§ INSTRUCTIONS TO FOLLOW:
Starting with the line that has "yellow pentagon: rotated" and finishing with the line that has "blue L-shape at", set down each line below exactly. Pictures are not copied.

Records from a collection

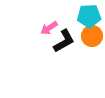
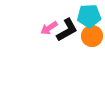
black L-shape: moved 3 px right, 11 px up
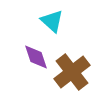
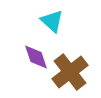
brown cross: moved 2 px left
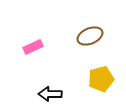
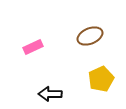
yellow pentagon: rotated 10 degrees counterclockwise
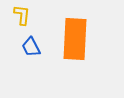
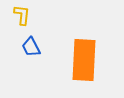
orange rectangle: moved 9 px right, 21 px down
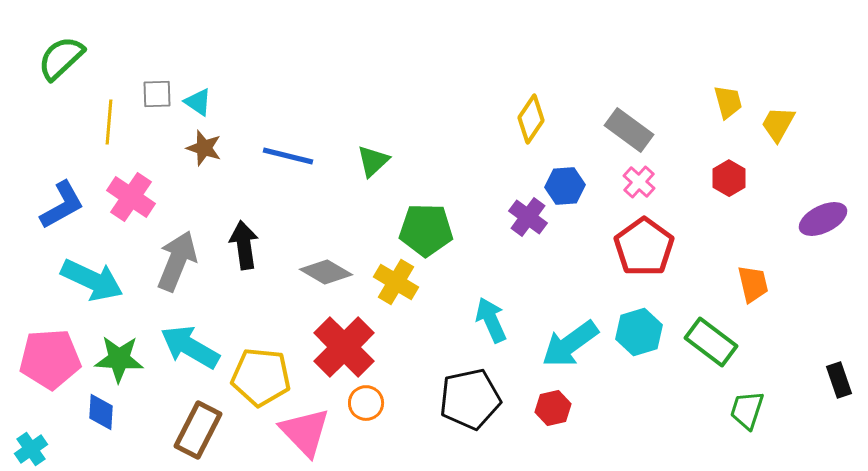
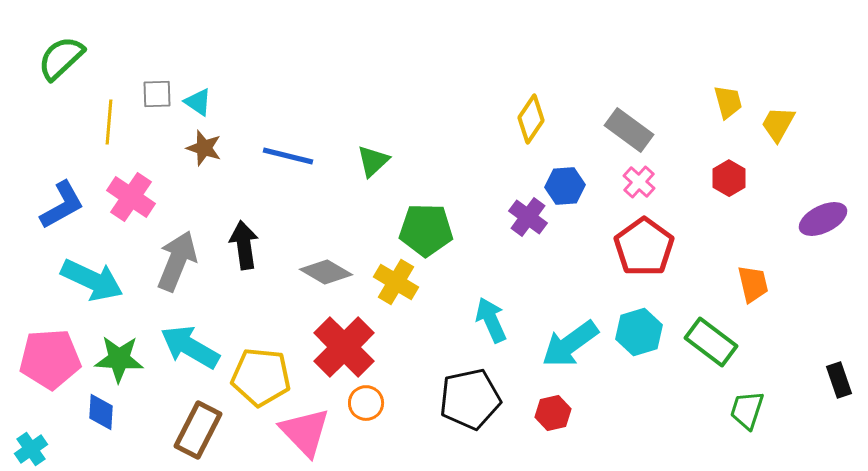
red hexagon at (553, 408): moved 5 px down
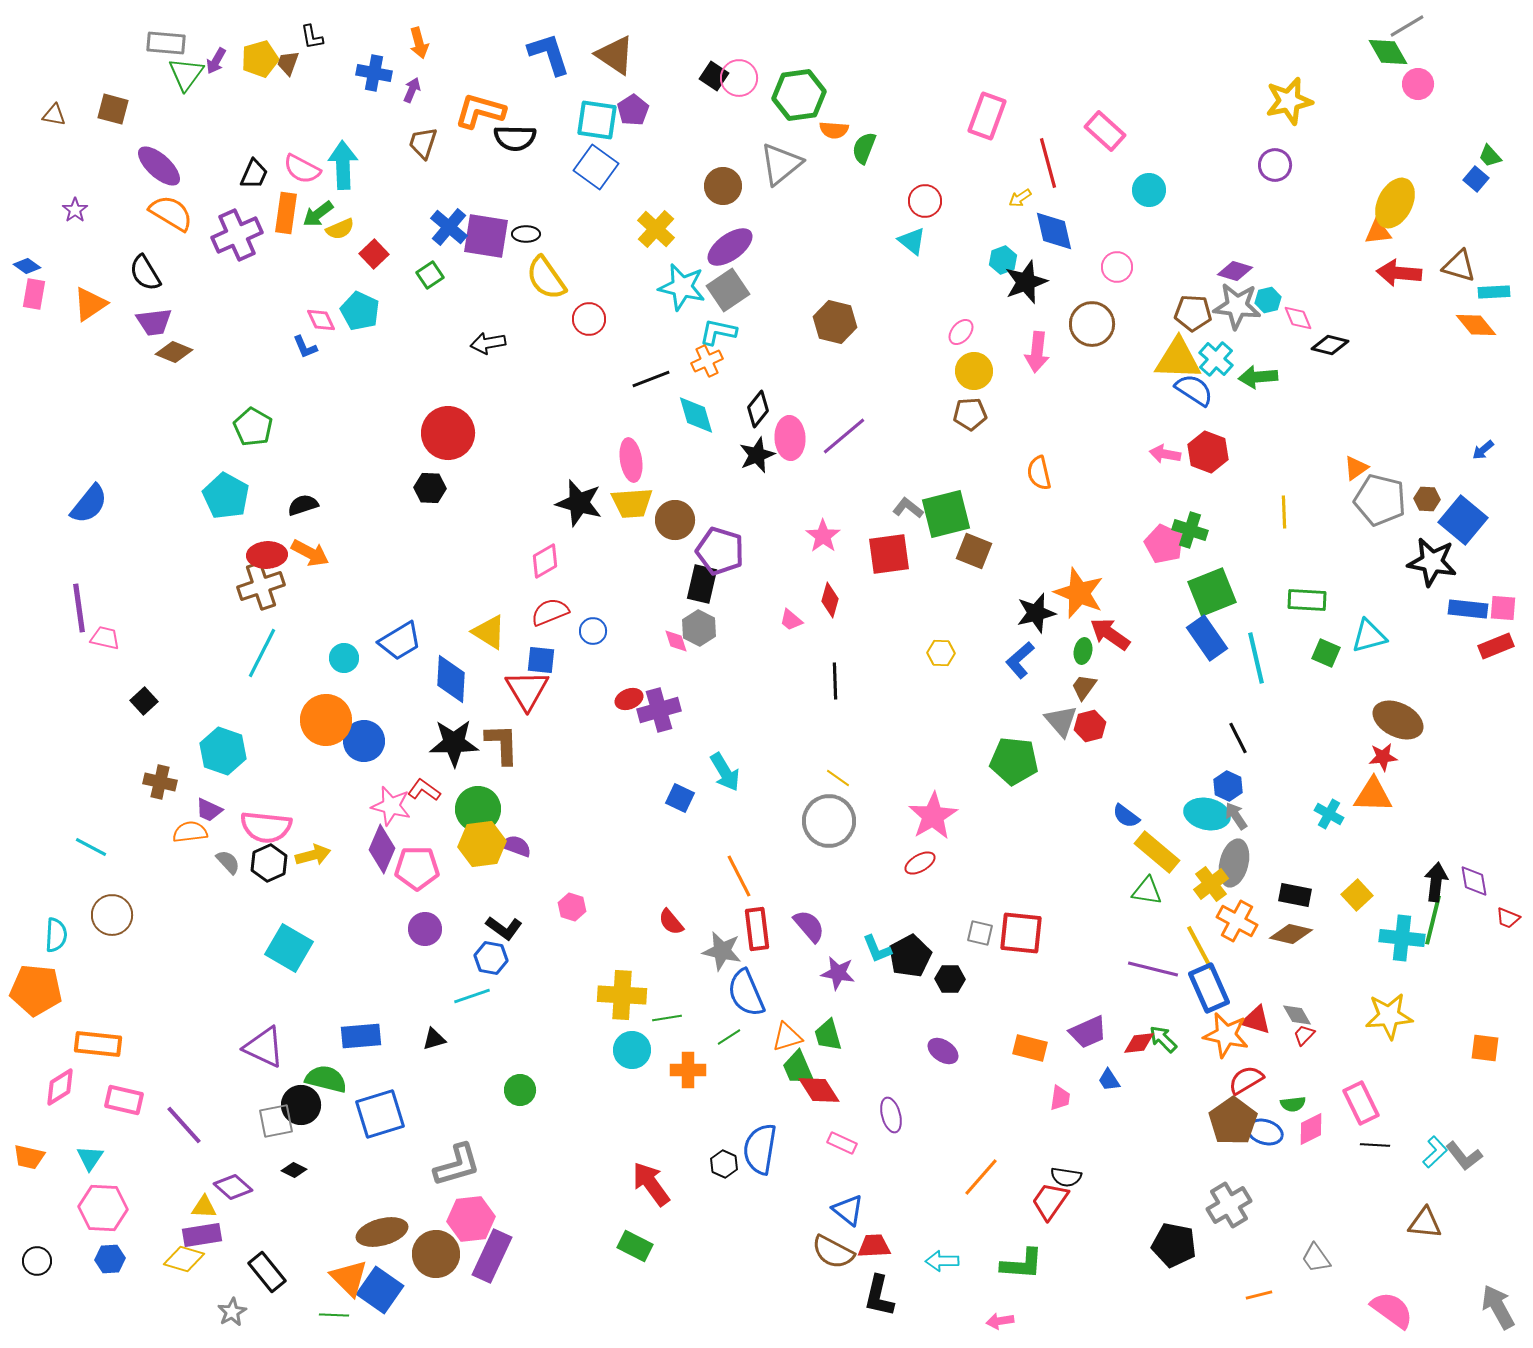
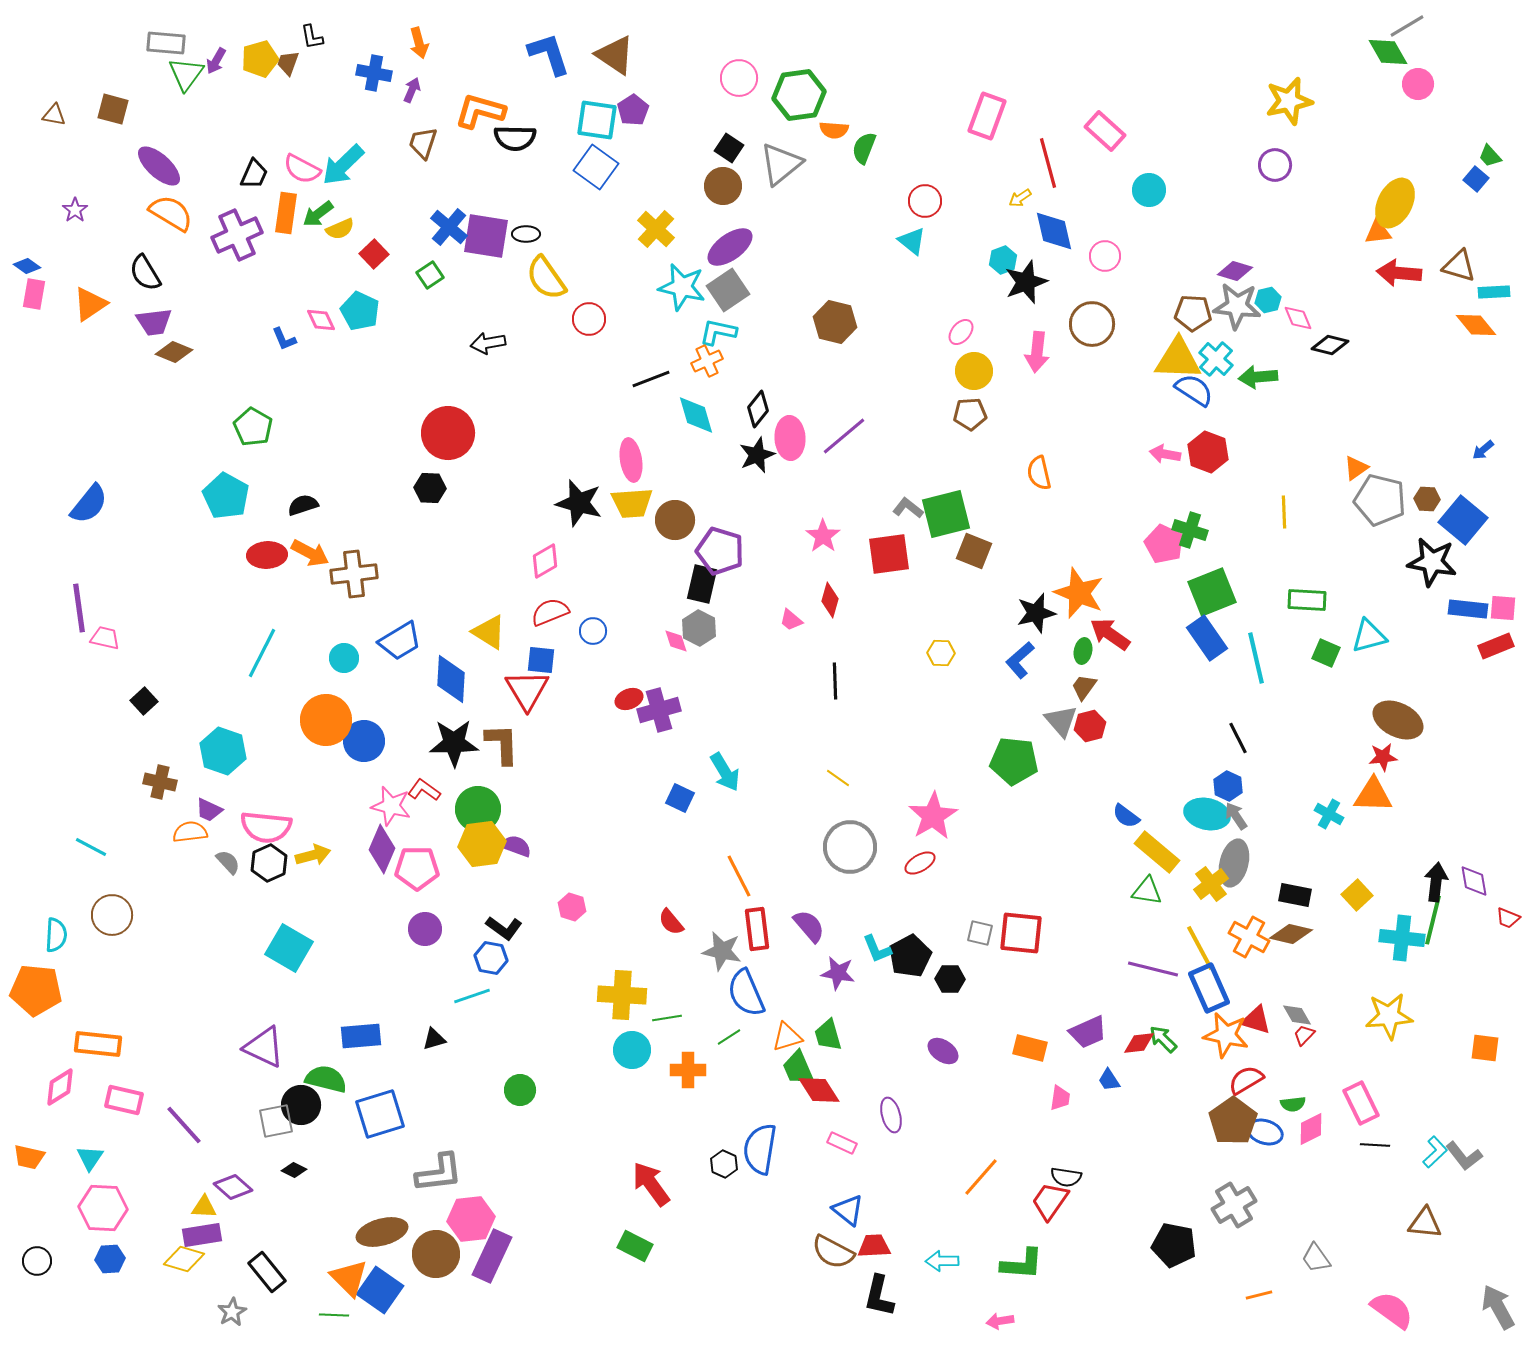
black square at (714, 76): moved 15 px right, 72 px down
cyan arrow at (343, 165): rotated 132 degrees counterclockwise
pink circle at (1117, 267): moved 12 px left, 11 px up
blue L-shape at (305, 347): moved 21 px left, 8 px up
brown cross at (261, 586): moved 93 px right, 12 px up; rotated 12 degrees clockwise
gray circle at (829, 821): moved 21 px right, 26 px down
orange cross at (1237, 921): moved 12 px right, 16 px down
gray L-shape at (457, 1165): moved 18 px left, 8 px down; rotated 9 degrees clockwise
gray cross at (1229, 1205): moved 5 px right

§ OUTPUT:
yellow pentagon: rotated 10 degrees counterclockwise
orange rectangle: moved 9 px right, 21 px down
red hexagon at (553, 408): moved 5 px down
black square at (714, 76): moved 15 px right, 72 px down
cyan arrow at (343, 165): rotated 132 degrees counterclockwise
pink circle at (1117, 267): moved 12 px left, 11 px up
blue L-shape at (305, 347): moved 21 px left, 8 px up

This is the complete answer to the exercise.